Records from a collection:
▼
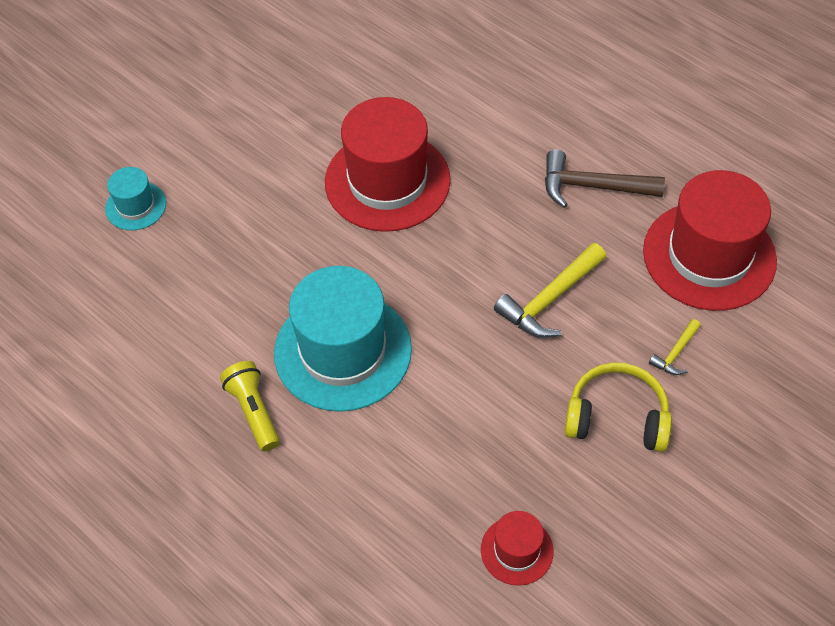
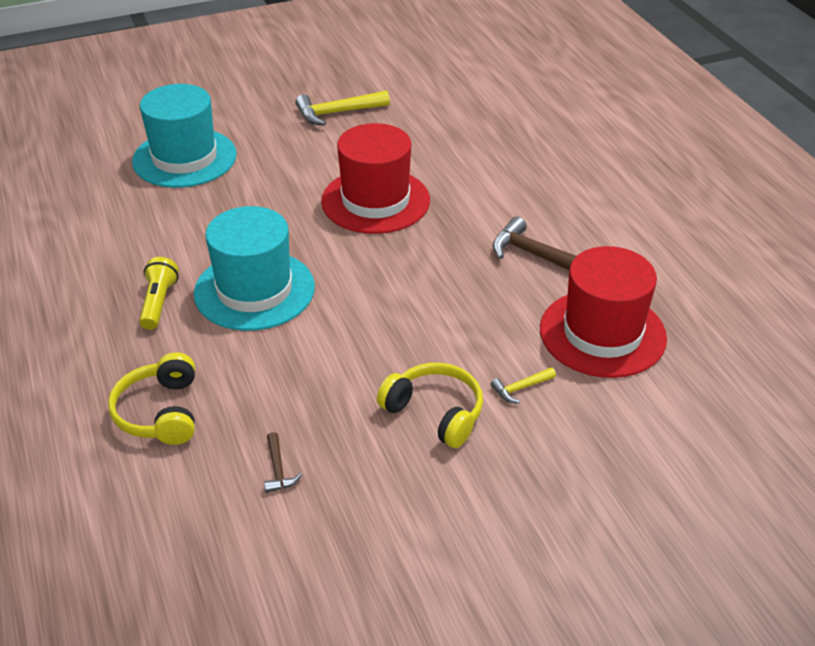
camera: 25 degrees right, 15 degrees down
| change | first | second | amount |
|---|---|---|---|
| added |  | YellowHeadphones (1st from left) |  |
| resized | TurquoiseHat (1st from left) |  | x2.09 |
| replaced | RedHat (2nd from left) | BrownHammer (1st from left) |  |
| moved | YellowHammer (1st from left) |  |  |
▲
TO DO: Please print exactly the lines of the entries above, beginning with the line that contains "second | amount |" and ending with the last line.

RESPONSE TO THE TASK:
| change | first | second | amount |
|---|---|---|---|
| added |  | YellowHeadphones (1st from left) |  |
| resized | TurquoiseHat (1st from left) |  | x2.09 |
| replaced | RedHat (2nd from left) | BrownHammer (1st from left) |  |
| moved | YellowHammer (1st from left) |  |  |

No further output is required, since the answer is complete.